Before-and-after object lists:
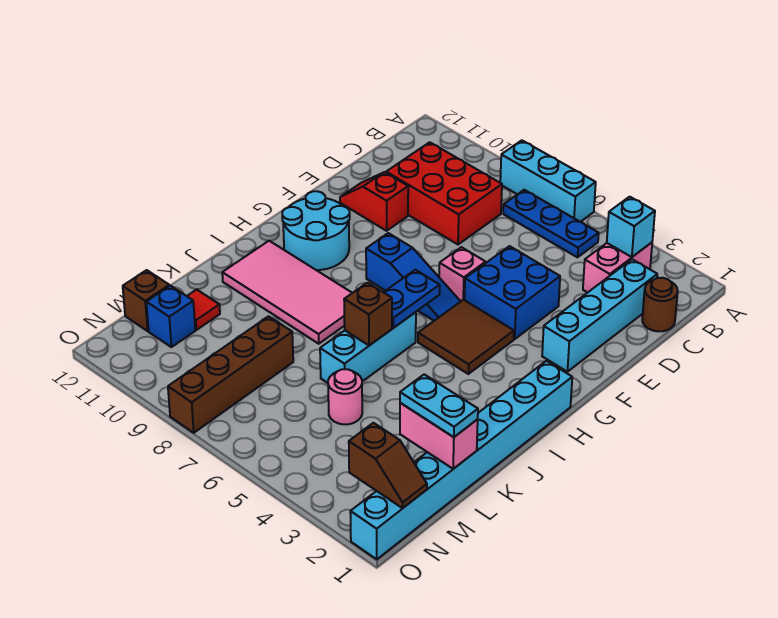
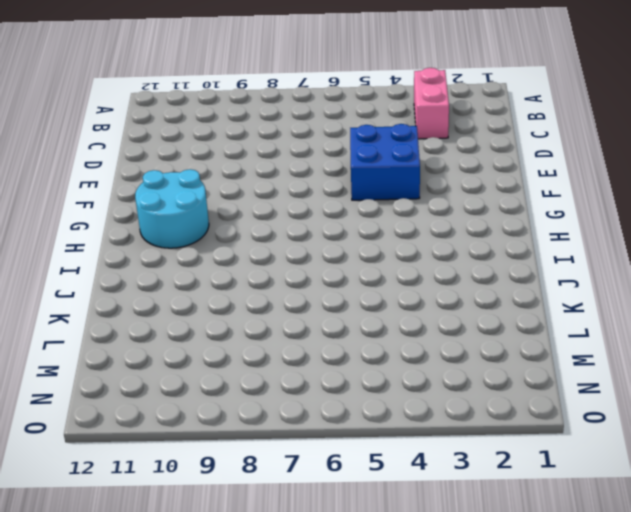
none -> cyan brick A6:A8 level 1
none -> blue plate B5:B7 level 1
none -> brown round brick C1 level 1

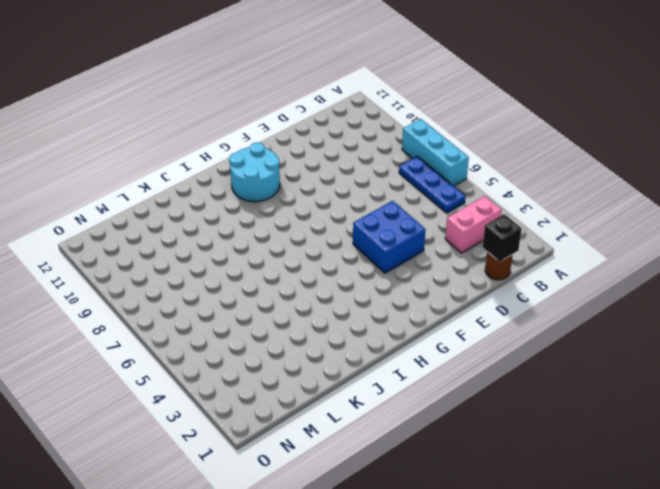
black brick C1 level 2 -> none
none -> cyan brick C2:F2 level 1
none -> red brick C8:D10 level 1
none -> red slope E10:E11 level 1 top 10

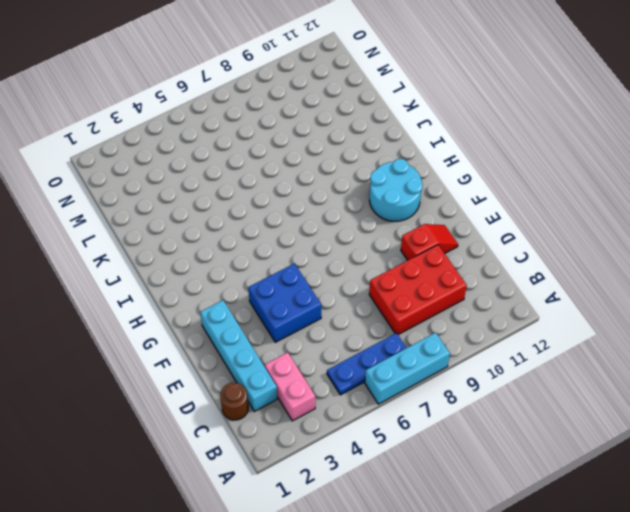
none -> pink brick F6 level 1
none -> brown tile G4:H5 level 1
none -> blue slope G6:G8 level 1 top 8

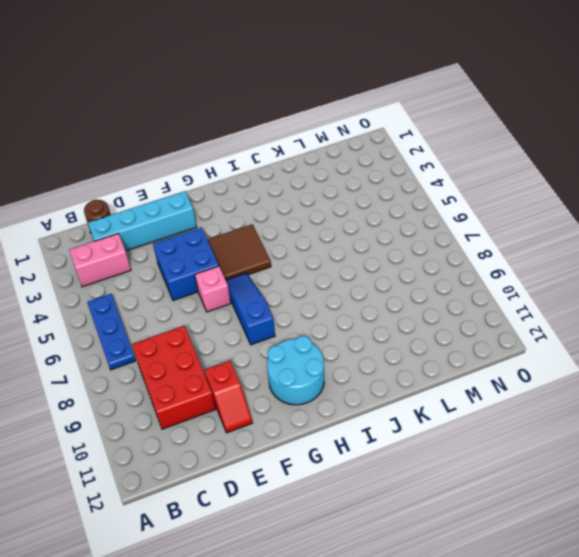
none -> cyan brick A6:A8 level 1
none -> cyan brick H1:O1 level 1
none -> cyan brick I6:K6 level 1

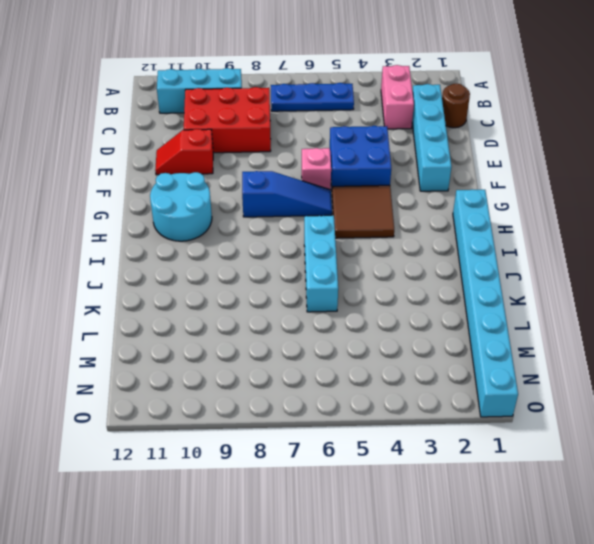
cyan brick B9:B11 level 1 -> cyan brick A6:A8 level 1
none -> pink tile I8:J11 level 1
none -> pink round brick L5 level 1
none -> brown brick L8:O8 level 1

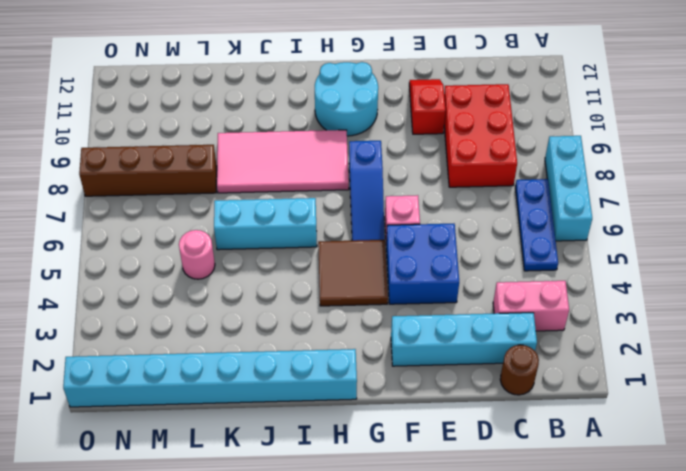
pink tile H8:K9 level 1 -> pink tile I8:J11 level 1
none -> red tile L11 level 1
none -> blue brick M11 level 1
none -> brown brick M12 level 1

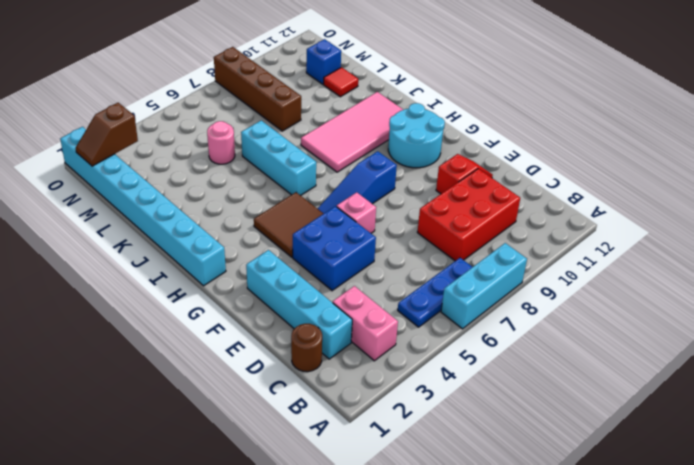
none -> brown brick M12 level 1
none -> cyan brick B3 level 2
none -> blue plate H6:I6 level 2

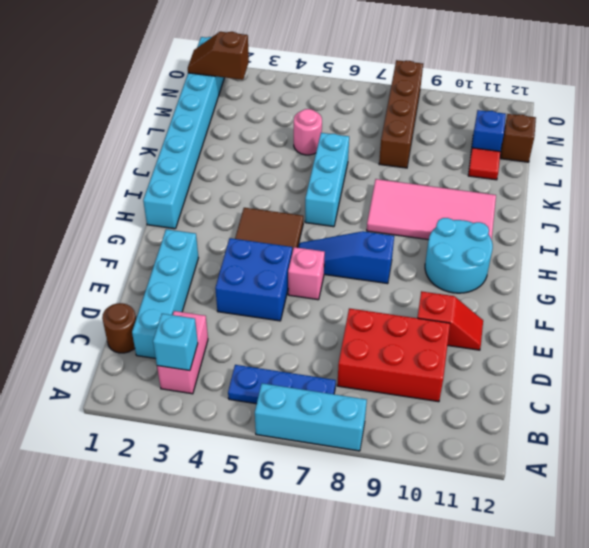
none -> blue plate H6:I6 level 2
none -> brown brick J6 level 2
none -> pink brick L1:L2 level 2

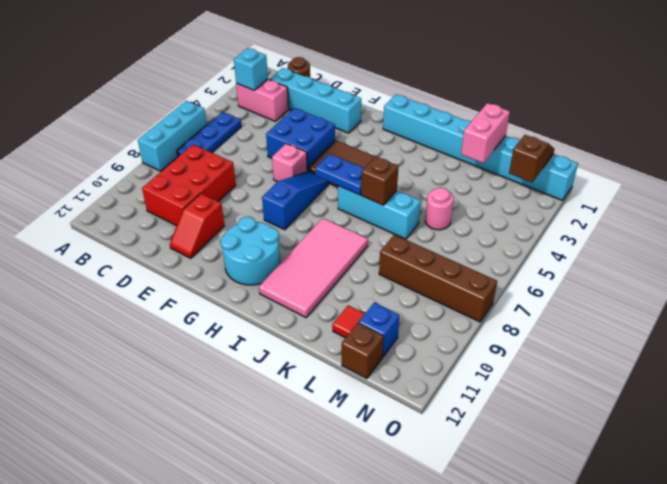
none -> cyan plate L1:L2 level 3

WHAT IS EXPECTED: Pull from the data each line where the string "slope" turns up.

EXERCISE SOLUTION:
none -> red slope E10:E11 level 1 top 10
none -> blue slope G6:G8 level 1 top 8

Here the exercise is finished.